Data for processing: Begin

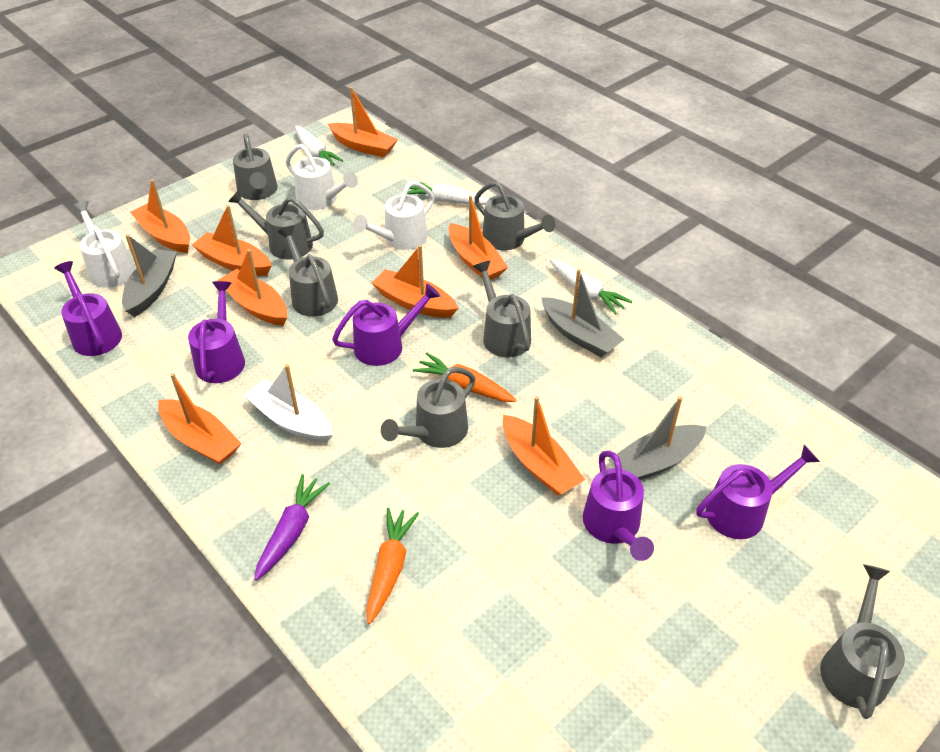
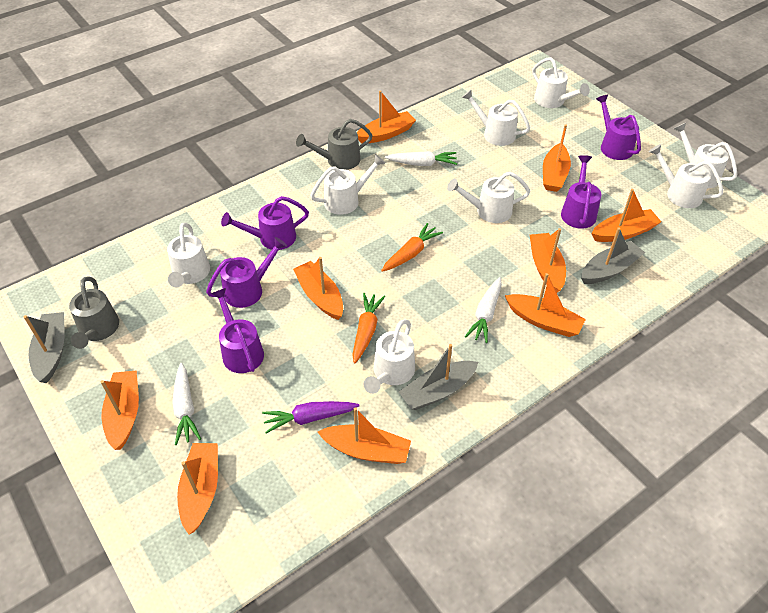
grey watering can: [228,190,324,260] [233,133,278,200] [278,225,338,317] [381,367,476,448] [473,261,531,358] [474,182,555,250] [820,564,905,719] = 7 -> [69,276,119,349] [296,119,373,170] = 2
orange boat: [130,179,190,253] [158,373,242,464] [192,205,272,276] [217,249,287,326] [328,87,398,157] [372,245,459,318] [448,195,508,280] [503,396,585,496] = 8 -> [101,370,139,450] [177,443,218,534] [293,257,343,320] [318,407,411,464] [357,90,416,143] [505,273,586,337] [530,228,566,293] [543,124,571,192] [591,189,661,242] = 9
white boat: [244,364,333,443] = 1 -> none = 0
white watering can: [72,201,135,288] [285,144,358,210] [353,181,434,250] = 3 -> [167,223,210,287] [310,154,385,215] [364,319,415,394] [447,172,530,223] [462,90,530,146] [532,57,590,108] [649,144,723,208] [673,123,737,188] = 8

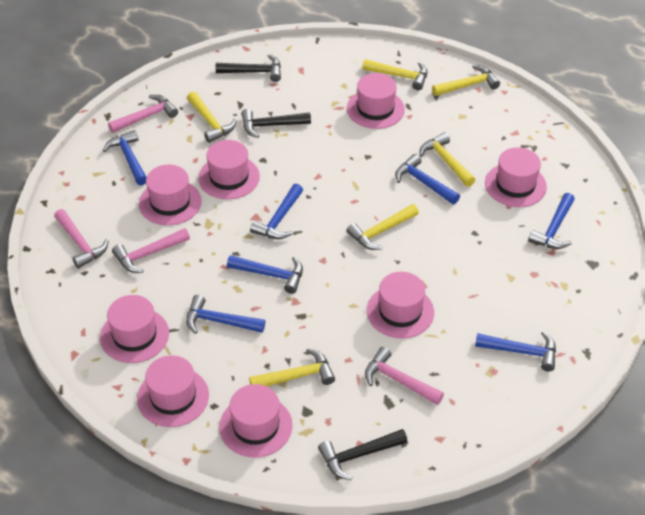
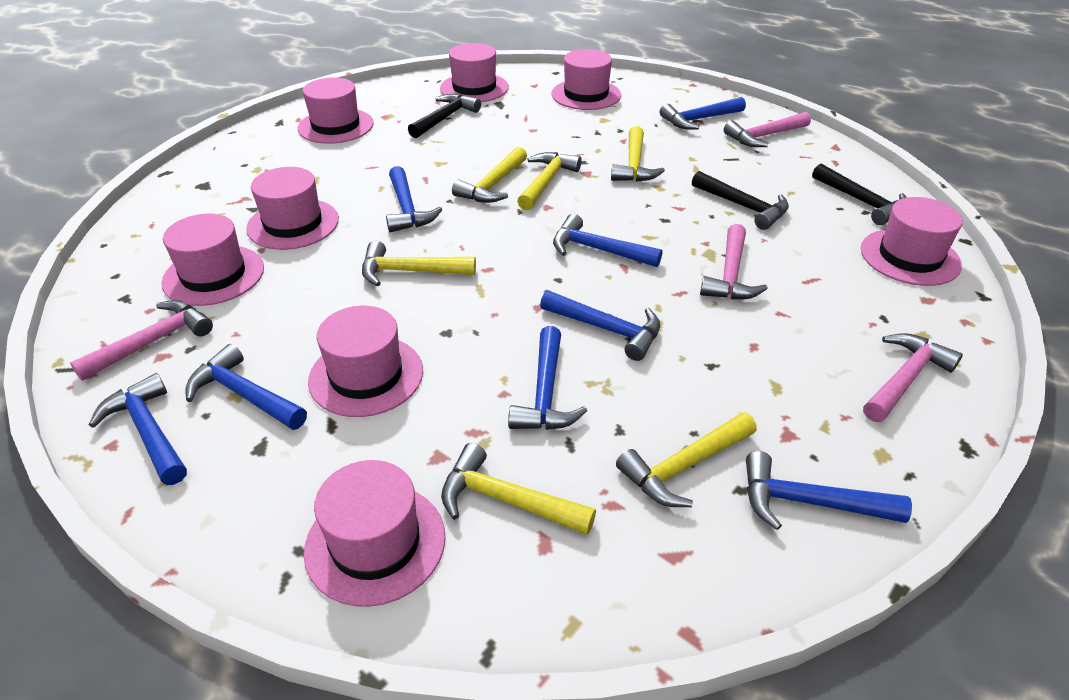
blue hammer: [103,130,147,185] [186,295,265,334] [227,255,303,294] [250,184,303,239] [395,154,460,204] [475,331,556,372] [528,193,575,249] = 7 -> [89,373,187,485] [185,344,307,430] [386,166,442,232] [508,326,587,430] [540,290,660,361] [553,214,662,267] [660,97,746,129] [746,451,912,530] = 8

Data for processing: End
Data for processing: Begin

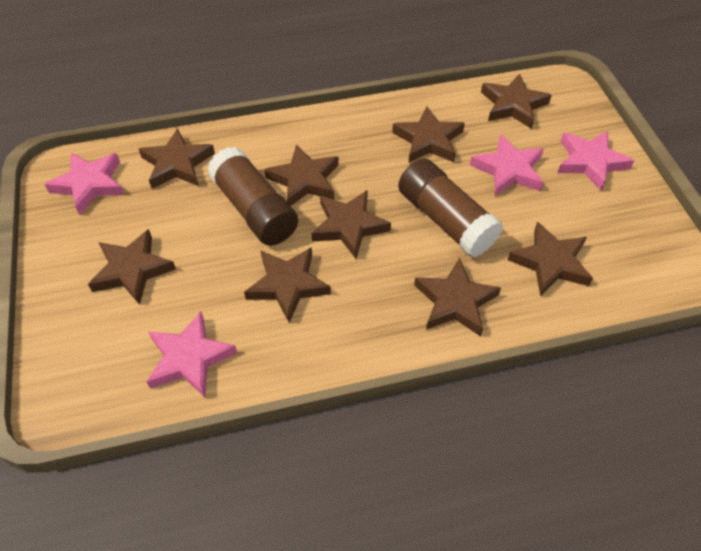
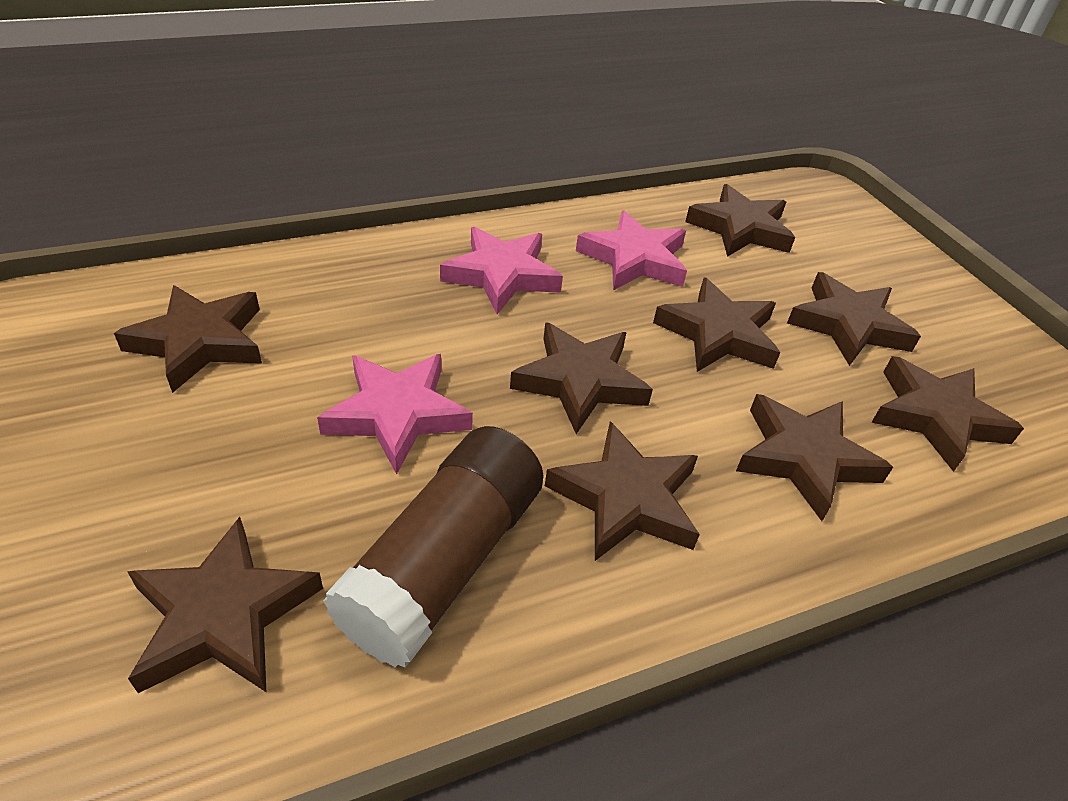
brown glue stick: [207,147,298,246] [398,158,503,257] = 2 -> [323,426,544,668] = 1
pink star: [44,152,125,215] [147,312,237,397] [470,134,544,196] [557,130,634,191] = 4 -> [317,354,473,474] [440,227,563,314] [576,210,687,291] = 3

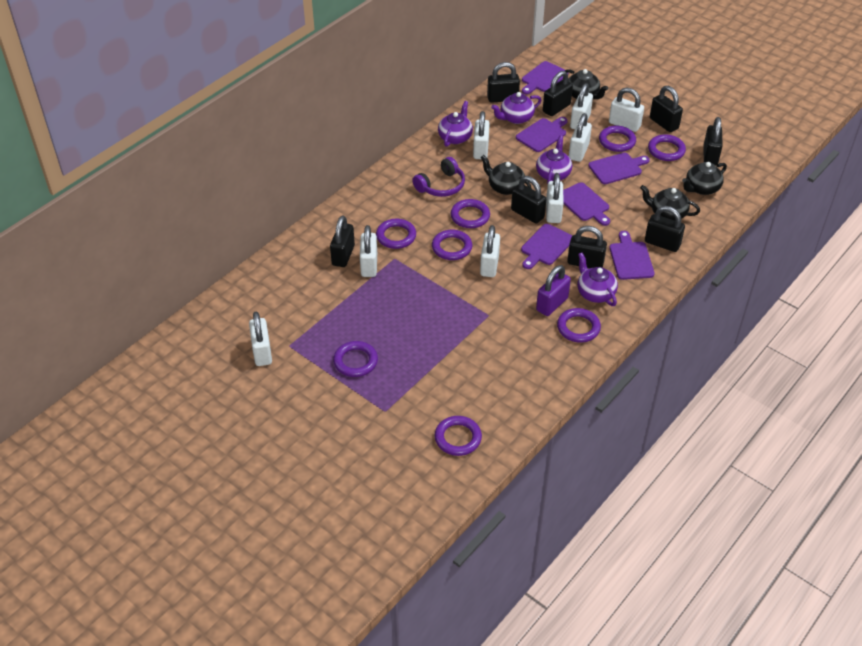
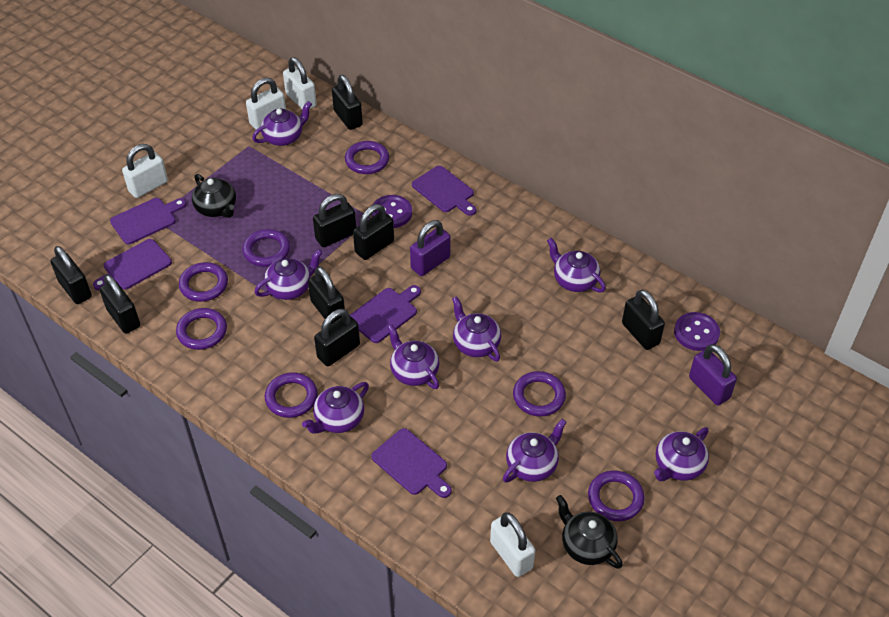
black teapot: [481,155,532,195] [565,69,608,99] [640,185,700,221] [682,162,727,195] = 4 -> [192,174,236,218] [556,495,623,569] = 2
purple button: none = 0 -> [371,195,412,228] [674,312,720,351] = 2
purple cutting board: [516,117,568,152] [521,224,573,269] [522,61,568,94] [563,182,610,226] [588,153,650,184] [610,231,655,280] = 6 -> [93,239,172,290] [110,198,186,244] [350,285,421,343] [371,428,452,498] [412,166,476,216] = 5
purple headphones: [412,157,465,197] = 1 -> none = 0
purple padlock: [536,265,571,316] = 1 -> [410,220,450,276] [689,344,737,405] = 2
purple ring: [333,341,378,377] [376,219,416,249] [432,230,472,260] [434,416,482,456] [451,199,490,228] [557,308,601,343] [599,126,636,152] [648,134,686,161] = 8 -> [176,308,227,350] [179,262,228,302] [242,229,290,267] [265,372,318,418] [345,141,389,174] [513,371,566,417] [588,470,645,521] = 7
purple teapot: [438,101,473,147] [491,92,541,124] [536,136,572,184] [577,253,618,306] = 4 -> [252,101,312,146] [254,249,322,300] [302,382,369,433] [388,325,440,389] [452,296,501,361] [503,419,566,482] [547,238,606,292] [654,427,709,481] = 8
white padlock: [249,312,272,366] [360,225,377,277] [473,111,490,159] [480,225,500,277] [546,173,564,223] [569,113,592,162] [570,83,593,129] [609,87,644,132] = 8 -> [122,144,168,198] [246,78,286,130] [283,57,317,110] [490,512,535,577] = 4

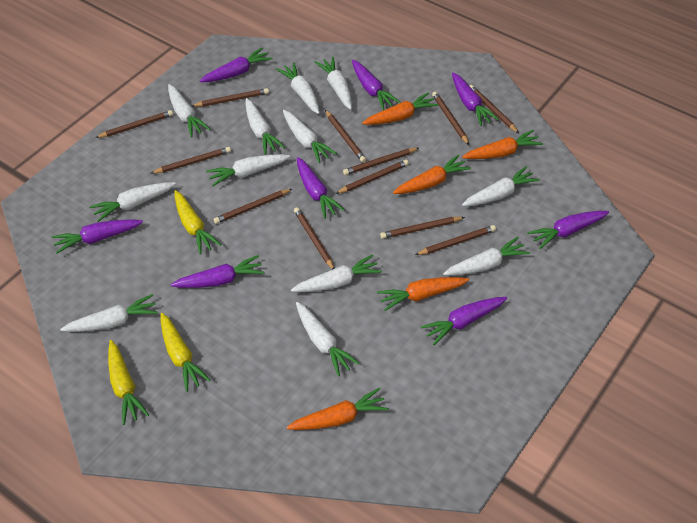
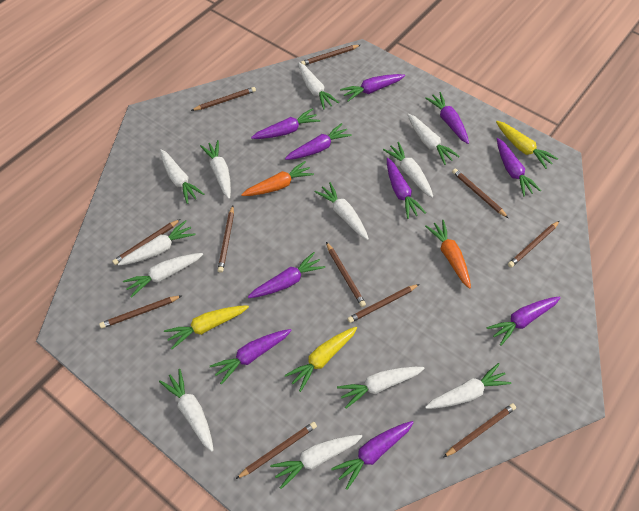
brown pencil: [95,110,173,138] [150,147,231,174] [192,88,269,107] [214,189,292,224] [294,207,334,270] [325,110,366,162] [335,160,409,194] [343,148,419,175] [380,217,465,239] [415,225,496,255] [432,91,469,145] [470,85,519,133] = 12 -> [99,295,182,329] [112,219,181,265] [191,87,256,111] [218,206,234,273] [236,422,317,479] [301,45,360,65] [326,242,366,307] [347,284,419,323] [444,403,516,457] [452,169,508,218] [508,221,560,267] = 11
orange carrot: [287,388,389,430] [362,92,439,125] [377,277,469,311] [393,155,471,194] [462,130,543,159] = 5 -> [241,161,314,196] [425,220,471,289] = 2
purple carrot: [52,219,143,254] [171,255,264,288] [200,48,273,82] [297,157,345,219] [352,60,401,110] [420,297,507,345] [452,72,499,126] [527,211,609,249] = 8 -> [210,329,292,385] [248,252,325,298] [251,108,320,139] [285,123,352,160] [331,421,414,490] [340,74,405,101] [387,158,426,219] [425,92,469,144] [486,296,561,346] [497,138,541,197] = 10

Data for processing: End

» **Work instruction**: Would you please copy exactly the part of the entries above that begins at the line containing "orange boat: [130,179,190,253]" and ends at the line containing "white boat: [244,364,333,443] = 1 -> none = 0", both lines included?

» **Final answer**:
orange boat: [130,179,190,253] [158,373,242,464] [192,205,272,276] [217,249,287,326] [328,87,398,157] [372,245,459,318] [448,195,508,280] [503,396,585,496] = 8 -> [101,370,139,450] [177,443,218,534] [293,257,343,320] [318,407,411,464] [357,90,416,143] [505,273,586,337] [530,228,566,293] [543,124,571,192] [591,189,661,242] = 9
white boat: [244,364,333,443] = 1 -> none = 0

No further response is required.